---- RECORDED INFORMATION

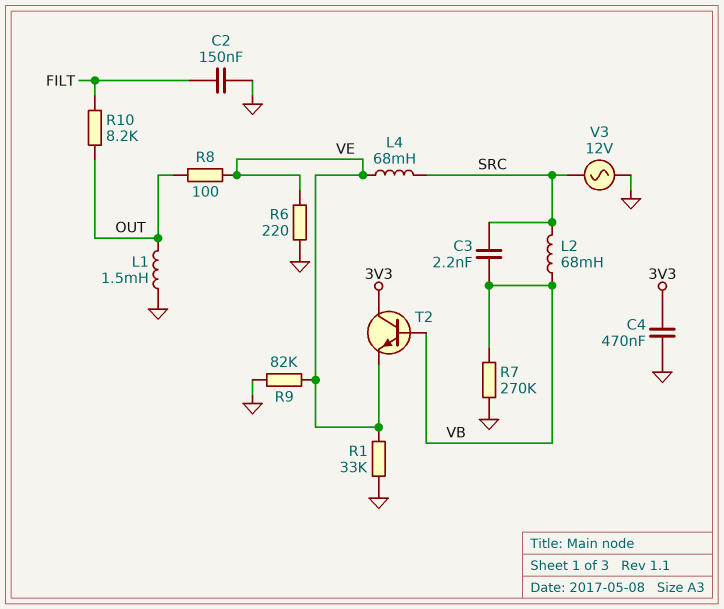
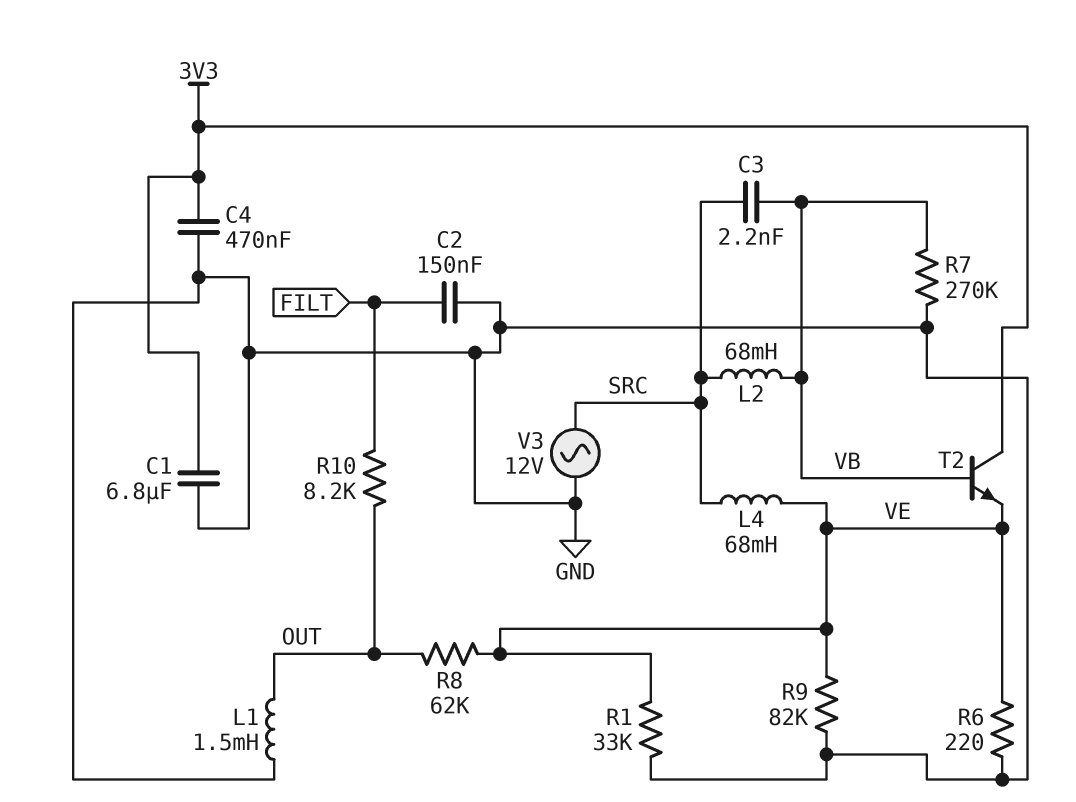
C1: none -> 6.8uF (3V3, GND)
R8: 100 (OUT, VE) -> 62k (OUT, VE)

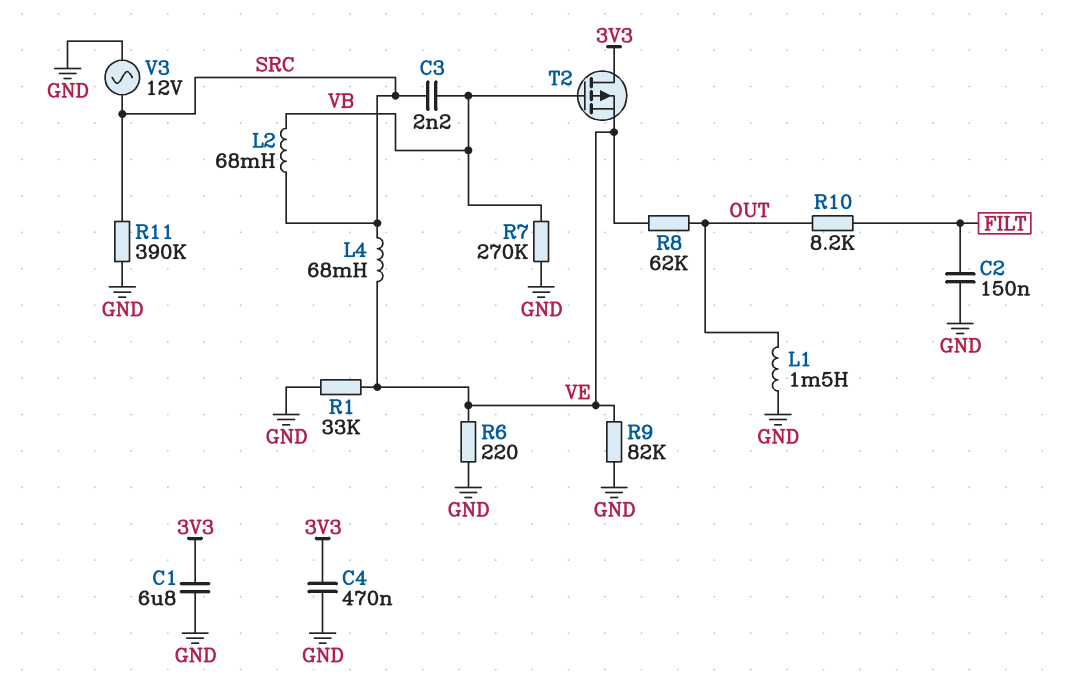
R11: none -> 390k (GND, SRC)
T2: NPN (B VB, C 3V3, E VE) -> PMOS (G VB, D 3V3, S VE)

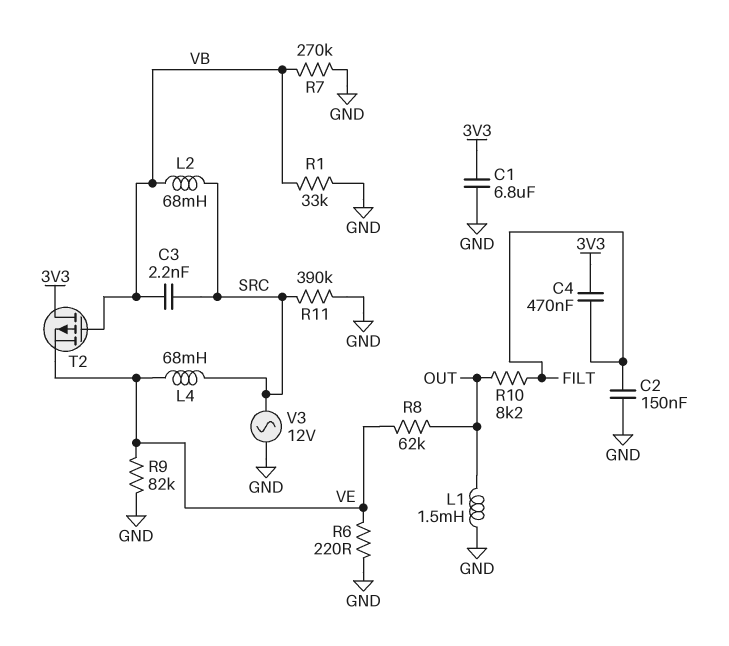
C4: 470nF (3V3, GND) -> 470nF (3V3, FILT)
R1: 33k (GND, VE) -> 33k (GND, VB)

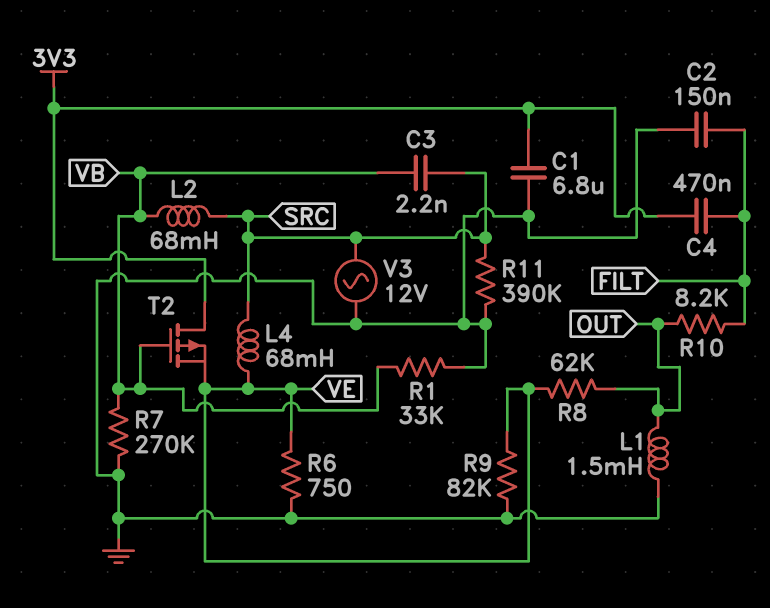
R6: 220 (GND, VE) -> 750 (GND, VE)

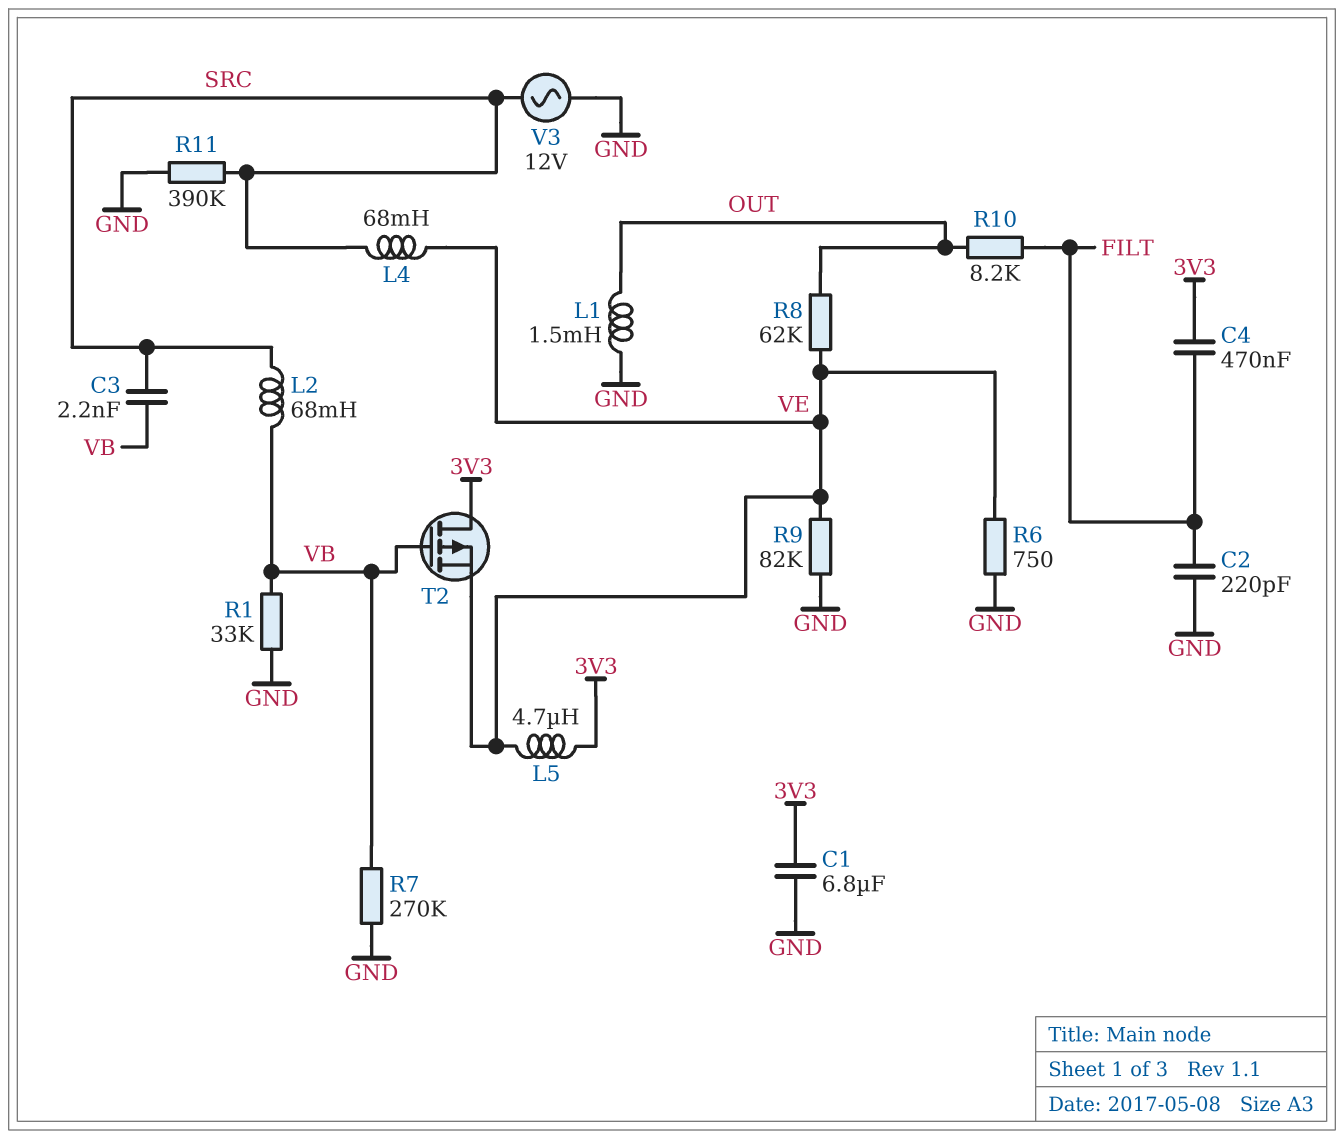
C2: 150nF (FILT, GND) -> 220pF (FILT, GND)
L5: none -> 4.7uH (3V3, VE)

--------

# WORK ITEM
Scan the data above and report each line in which "FILT" is present.

# ANSWER SPACE
C4: 470nF (3V3, GND) -> 470nF (3V3, FILT)
C2: 150nF (FILT, GND) -> 220pF (FILT, GND)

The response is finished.